Below are some entries. Transcribe the lines from the one holding "(652, 180) = (244, 265): black" to the one holding "(461, 270) = (323, 232): pink", inclusive, but not the pictures among them.
[ENTRIES SHOWN Boundary: Start]
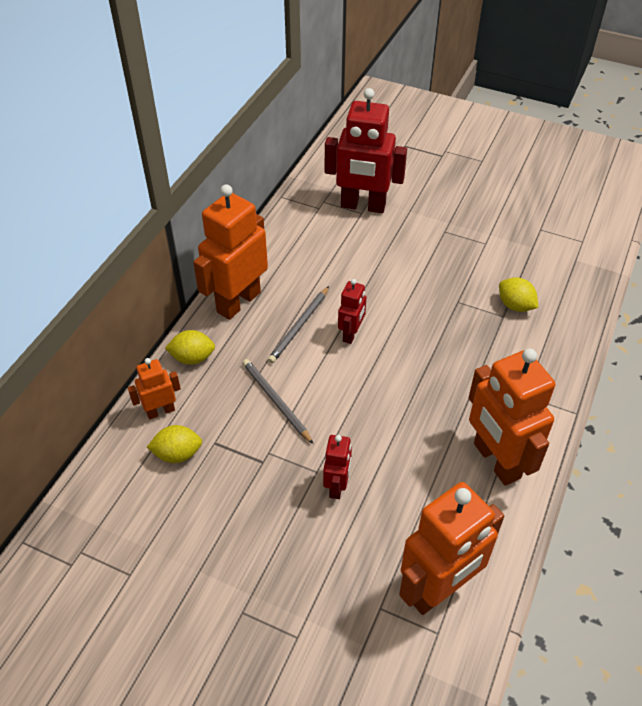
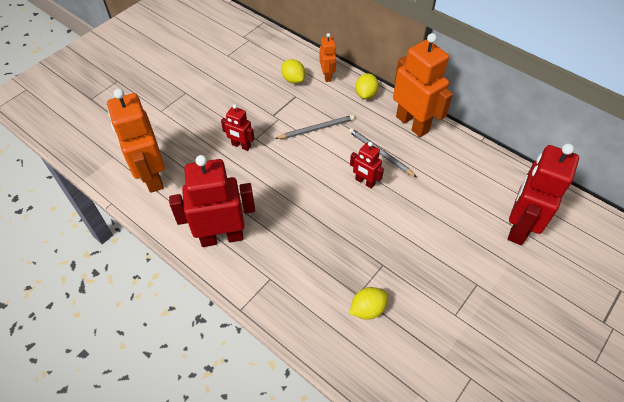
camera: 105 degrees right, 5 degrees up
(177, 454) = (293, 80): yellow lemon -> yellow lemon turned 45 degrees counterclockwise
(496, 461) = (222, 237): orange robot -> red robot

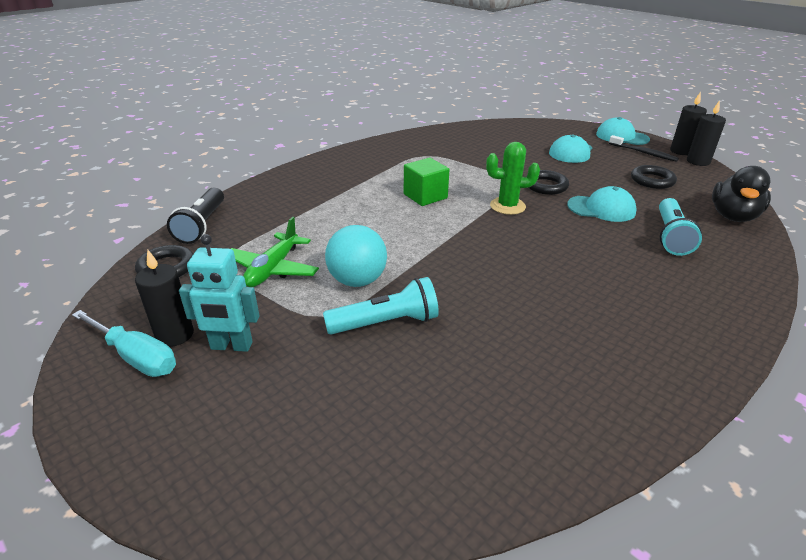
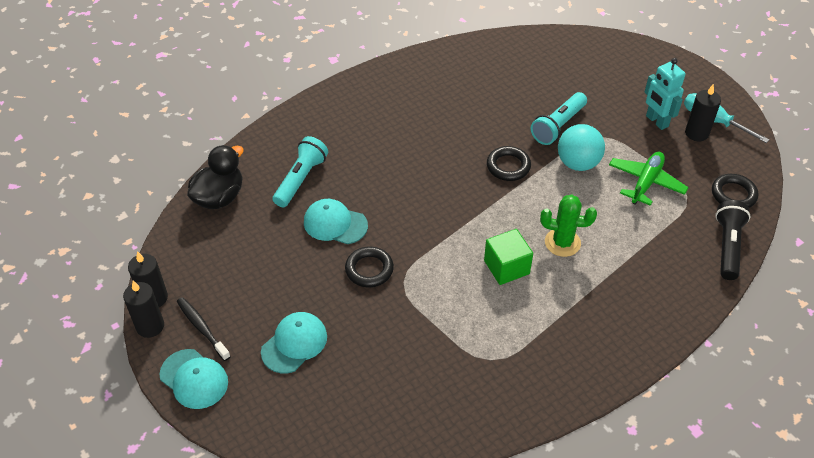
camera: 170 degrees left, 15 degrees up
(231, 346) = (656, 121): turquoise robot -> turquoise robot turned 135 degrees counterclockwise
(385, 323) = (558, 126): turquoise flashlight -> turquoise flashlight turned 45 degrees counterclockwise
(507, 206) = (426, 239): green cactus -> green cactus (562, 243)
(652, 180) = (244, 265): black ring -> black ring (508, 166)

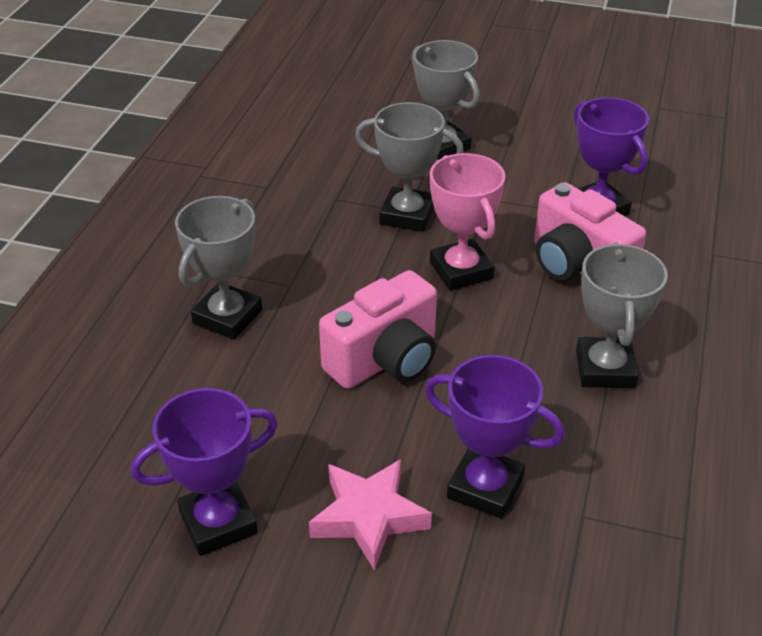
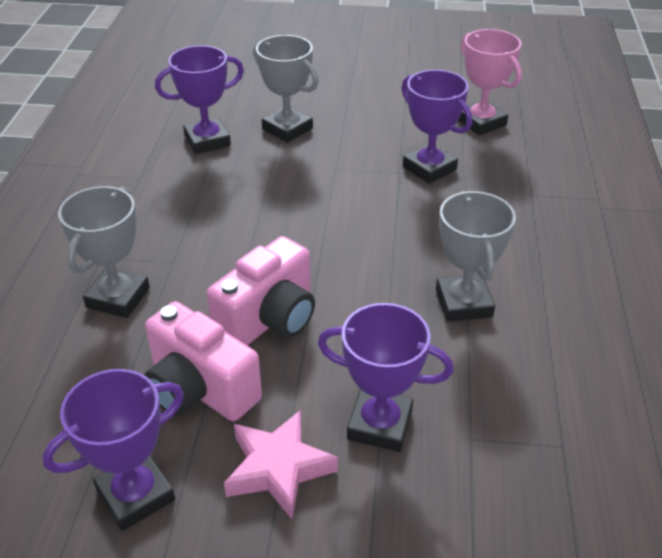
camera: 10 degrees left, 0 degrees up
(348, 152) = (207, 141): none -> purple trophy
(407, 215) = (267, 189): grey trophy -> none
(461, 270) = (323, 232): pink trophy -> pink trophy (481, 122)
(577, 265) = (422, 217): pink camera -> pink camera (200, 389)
[ENTRIES SHOWN Boundary: End]
(SOLUTION)
(652, 180) = (244, 265): black ring -> black ring (508, 166)

camera: 10 degrees left, 0 degrees up
(348, 152) = (207, 141): none -> purple trophy
(407, 215) = (267, 189): grey trophy -> none
(461, 270) = (323, 232): pink trophy -> pink trophy (481, 122)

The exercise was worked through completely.